Source records START
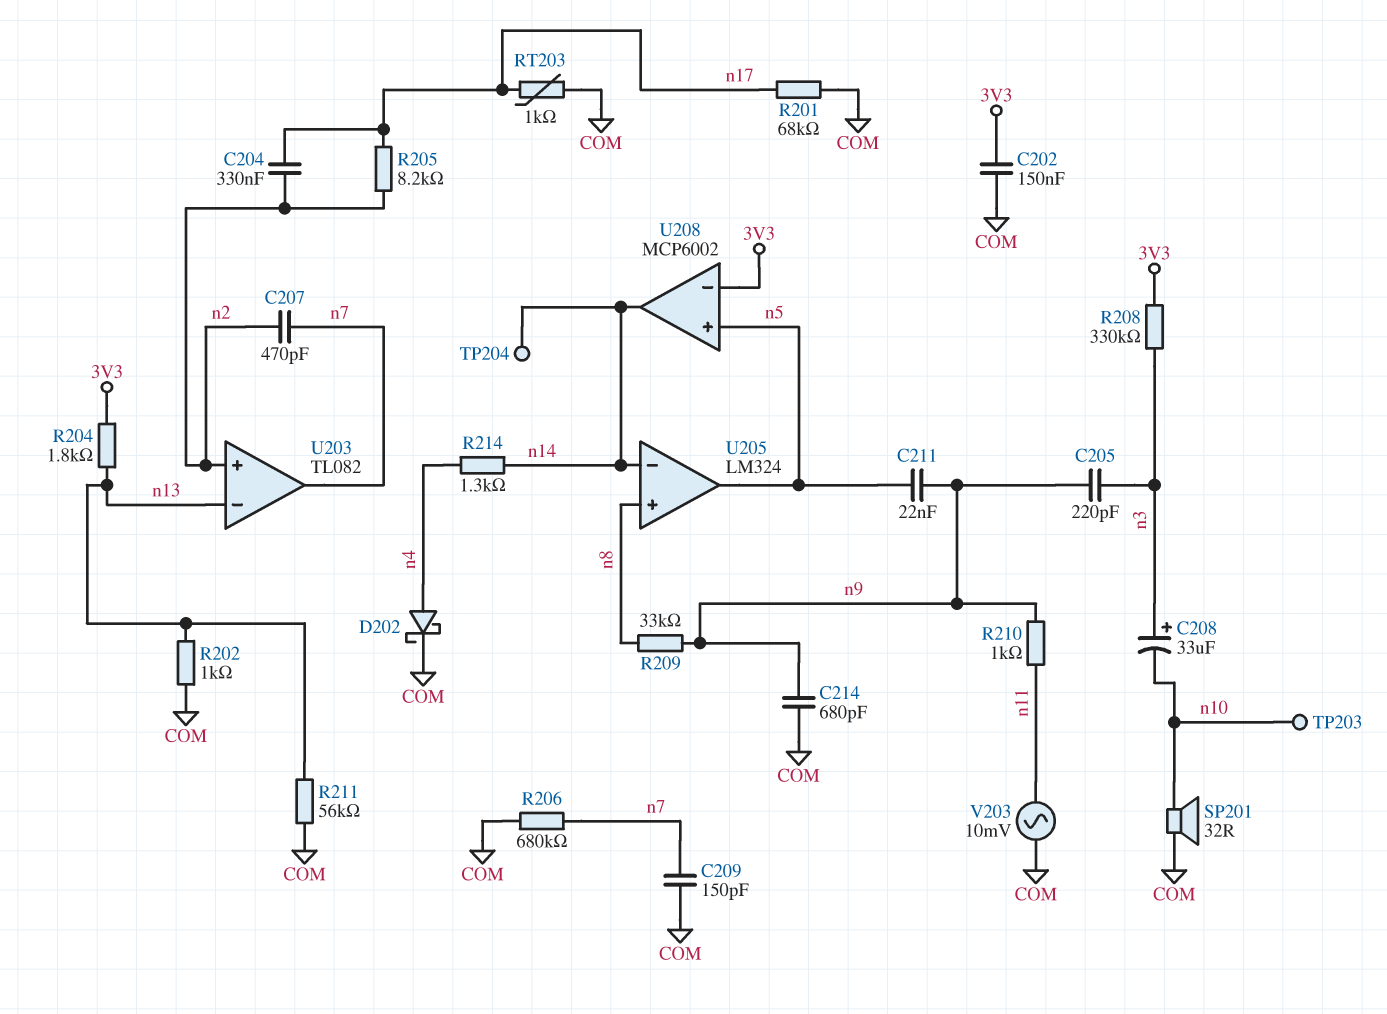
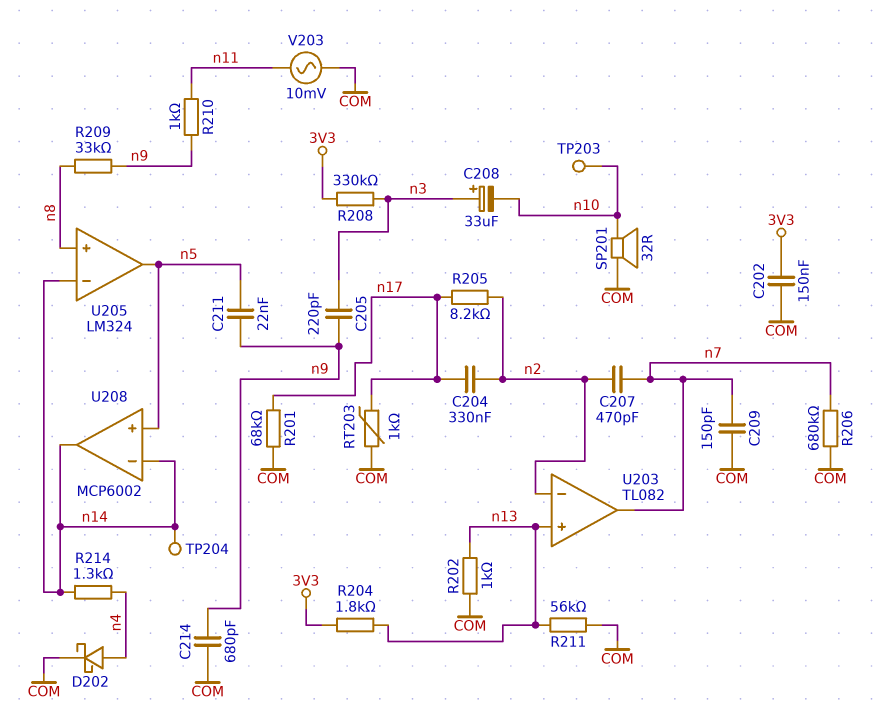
U203 pin in+: n2 -> n13
U203 pin in-: n13 -> n2
U208 pin in-: 3V3 -> n14

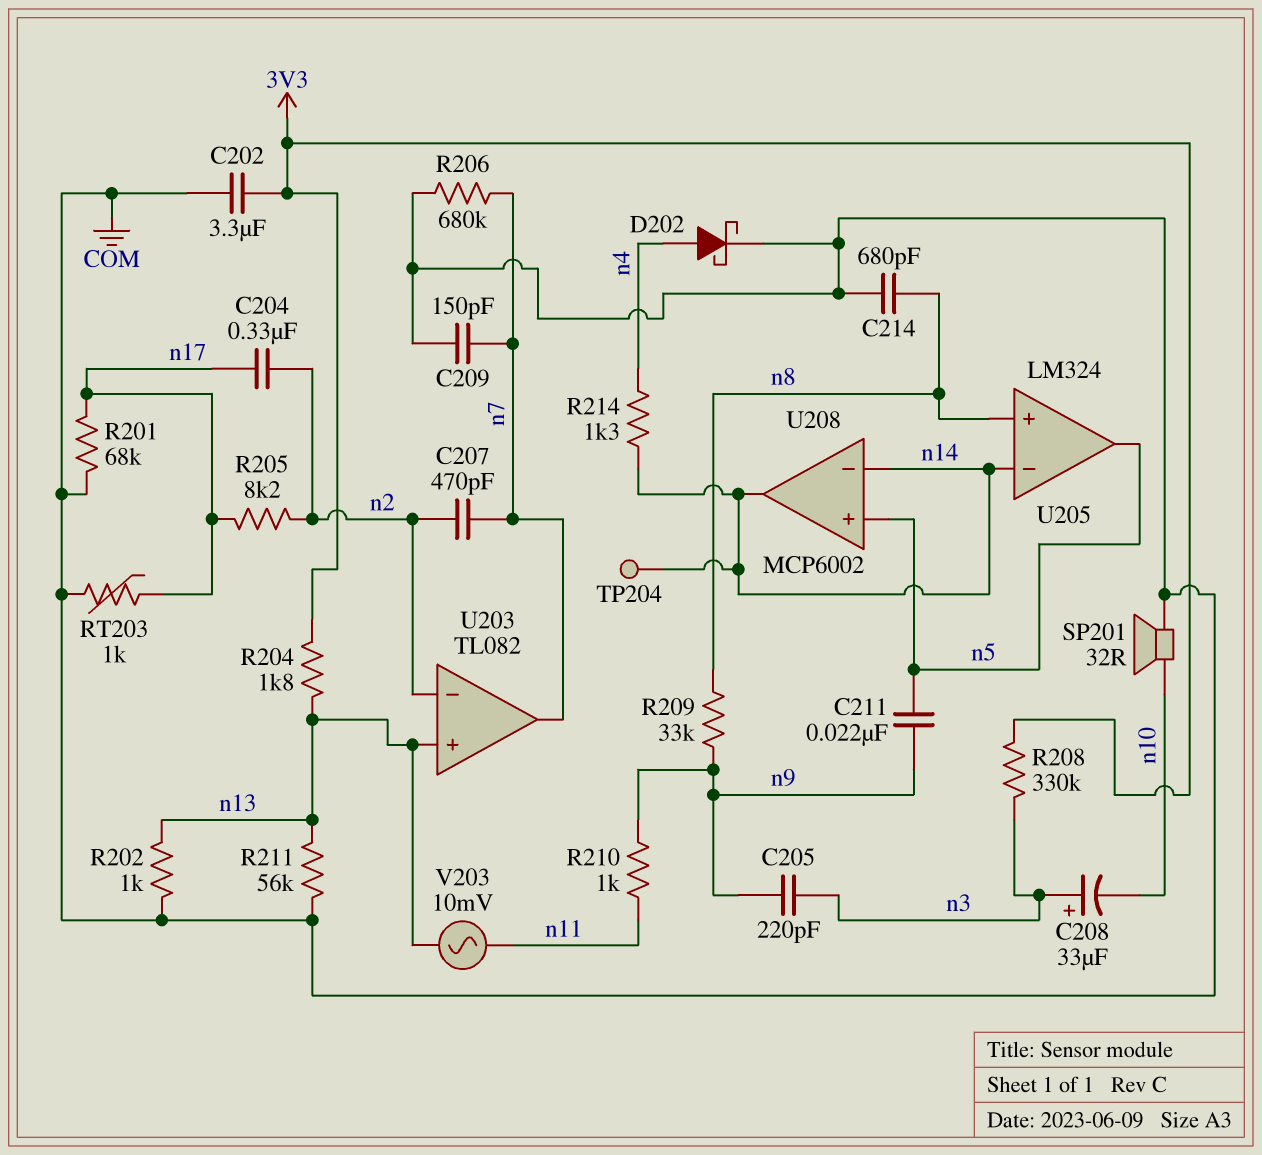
C202: 150nF (3V3, COM) -> 3.3uF (3V3, COM)
C214: 680pF (COM, n9) -> 680pF (COM, n8)
TP203: test point (n10) -> none
V203: AC 10mV (COM, n11) -> AC 10mV (n11, n13)

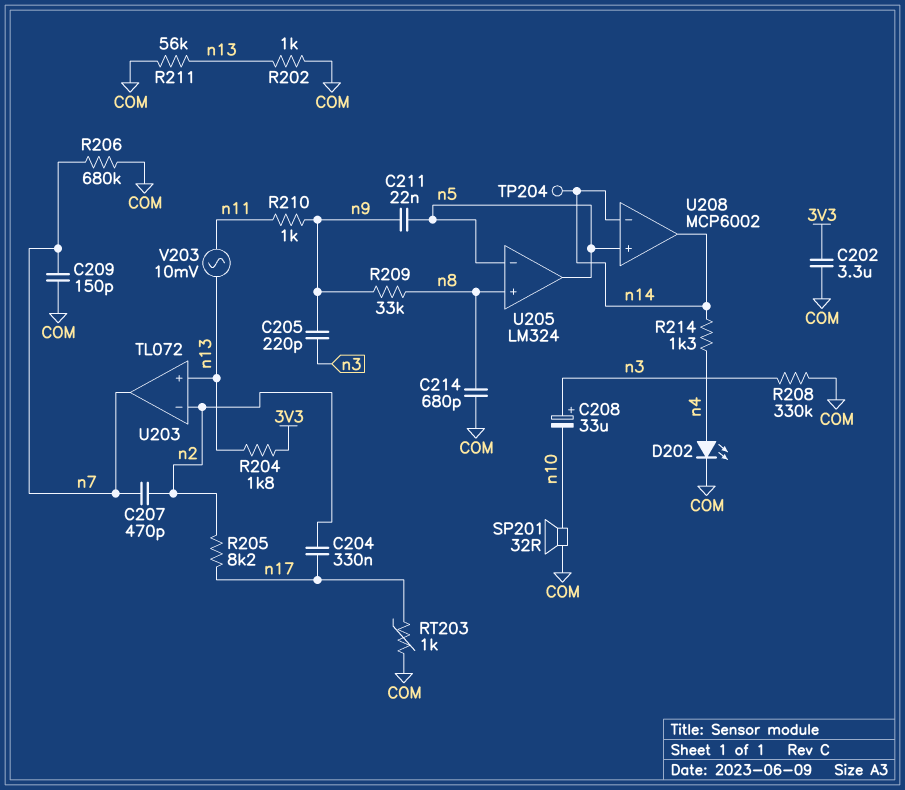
D202: schottky (A n4, K COM) -> LED (A n4, K COM)
R201: 68k (COM, n17) -> none
R208: 330k (3V3, n3) -> 330k (COM, n3)
U203: TL082 -> TL072
U205 pin in-: n14 -> n5

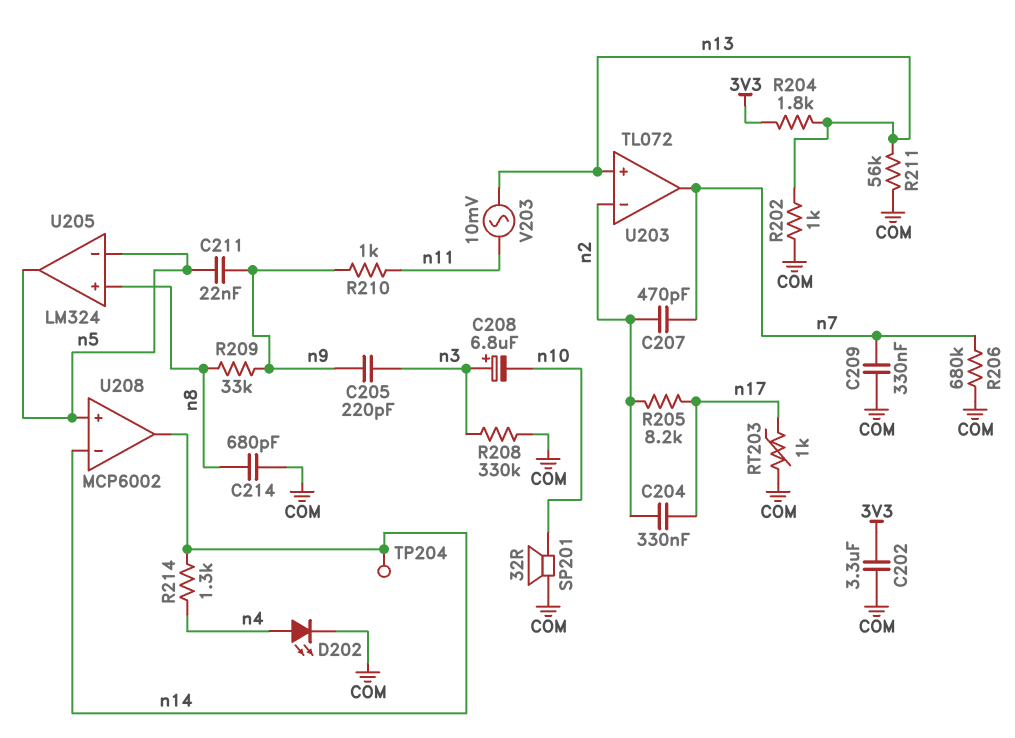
C208: 33uF (plus n3, minus n10) -> 6.8uF (plus n3, minus n10)
C209: 150pF (COM, n7) -> 330nF (COM, n7)

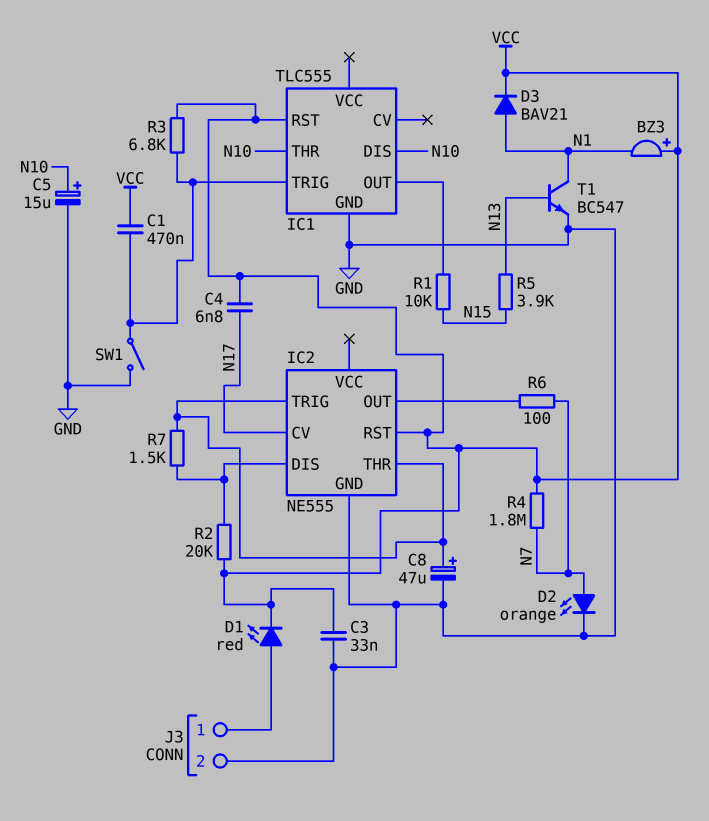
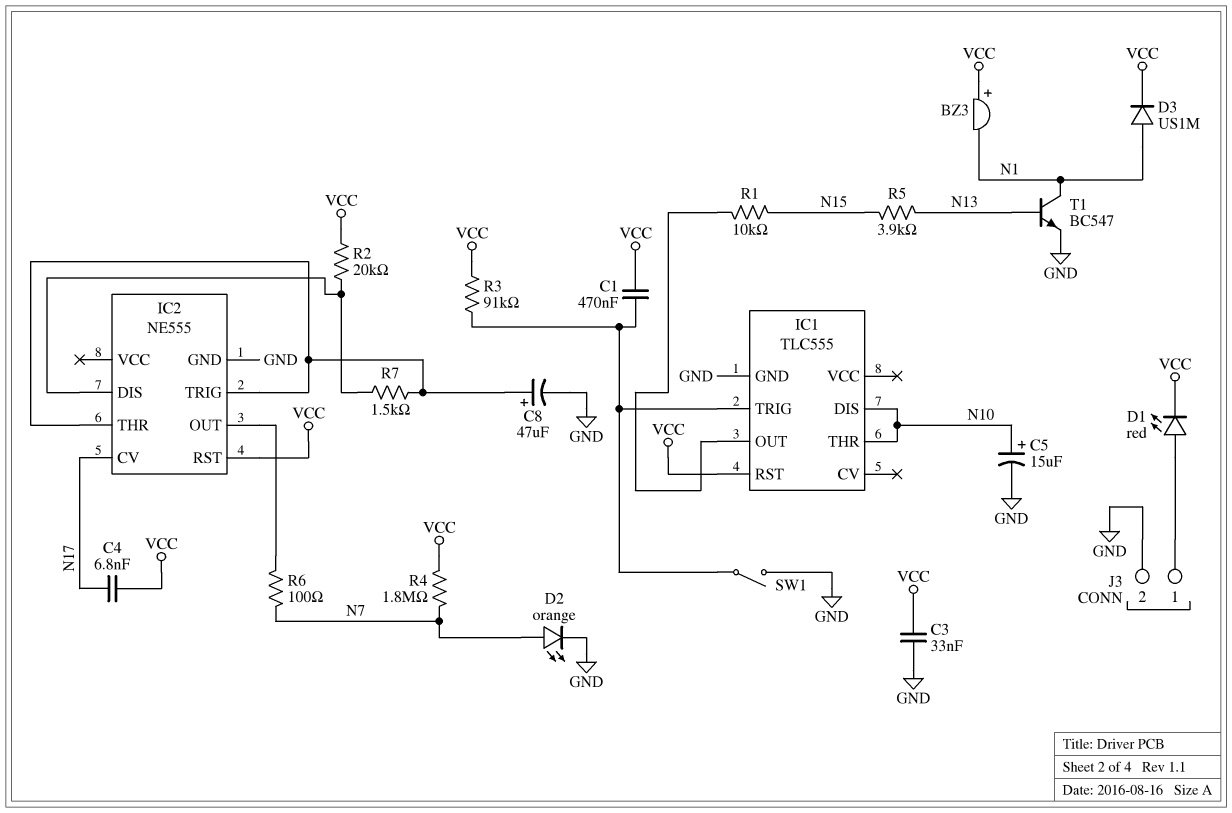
D3: diode BAV21 (A N1, K VCC) -> diode US1M (A N1, K VCC)
R3: 6.8k (IC1/TRIG, VCC) -> 91k (IC1/TRIG, VCC)

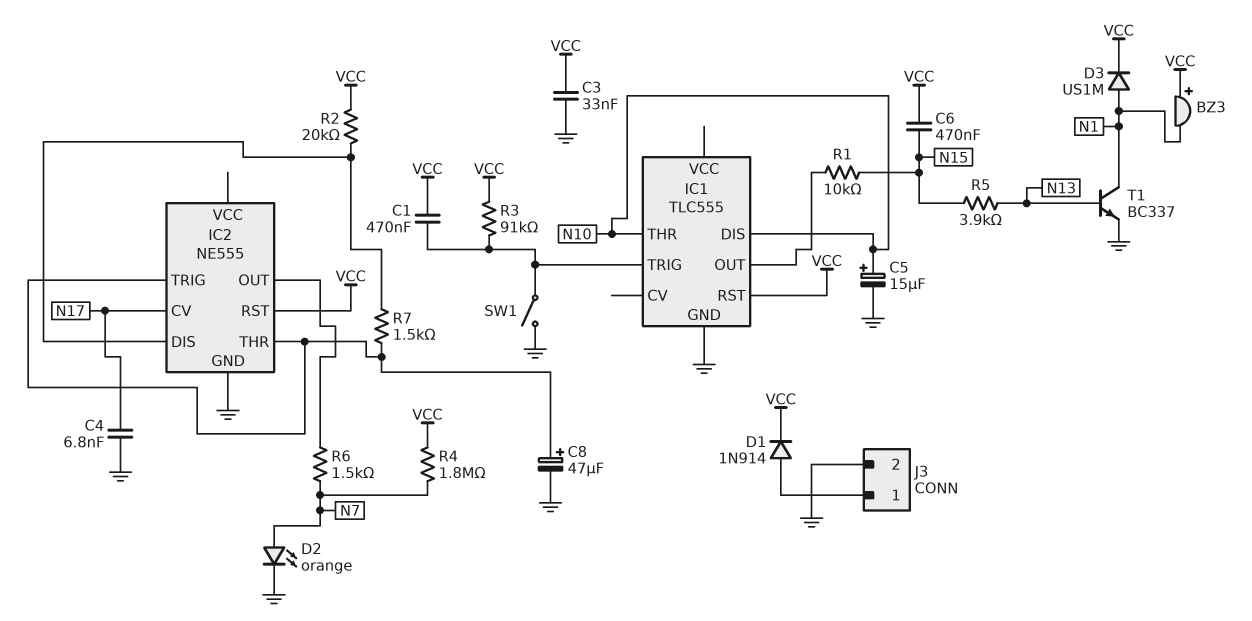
C4: 6.8nF (N17, VCC) -> 6.8nF (GND, N17)
C6: none -> 470nF (N15, VCC)
D1: LED red (A J3/1, K VCC) -> diode 1N914 (A J3/1, K VCC)
R6: 100 (IC2/OUT, N7) -> 1.5k (IC2/OUT, N7)
T1: NPN BC547 (B N13, C N1, E GND) -> NPN BC337 (B N13, C N1, E GND)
Source records END
## Task objective:
Word for word, return all the entries and skip their pictures.

## Written reply:
U203 pin in+: n2 -> n13
U203 pin in-: n13 -> n2
U208 pin in-: 3V3 -> n14

C202: 150nF (3V3, COM) -> 3.3uF (3V3, COM)
C214: 680pF (COM, n9) -> 680pF (COM, n8)
TP203: test point (n10) -> none
V203: AC 10mV (COM, n11) -> AC 10mV (n11, n13)

D202: schottky (A n4, K COM) -> LED (A n4, K COM)
R201: 68k (COM, n17) -> none
R208: 330k (3V3, n3) -> 330k (COM, n3)
U203: TL082 -> TL072
U205 pin in-: n14 -> n5

C208: 33uF (plus n3, minus n10) -> 6.8uF (plus n3, minus n10)
C209: 150pF (COM, n7) -> 330nF (COM, n7)

D3: diode BAV21 (A N1, K VCC) -> diode US1M (A N1, K VCC)
R3: 6.8k (IC1/TRIG, VCC) -> 91k (IC1/TRIG, VCC)

C4: 6.8nF (N17, VCC) -> 6.8nF (GND, N17)
C6: none -> 470nF (N15, VCC)
D1: LED red (A J3/1, K VCC) -> diode 1N914 (A J3/1, K VCC)
R6: 100 (IC2/OUT, N7) -> 1.5k (IC2/OUT, N7)
T1: NPN BC547 (B N13, C N1, E GND) -> NPN BC337 (B N13, C N1, E GND)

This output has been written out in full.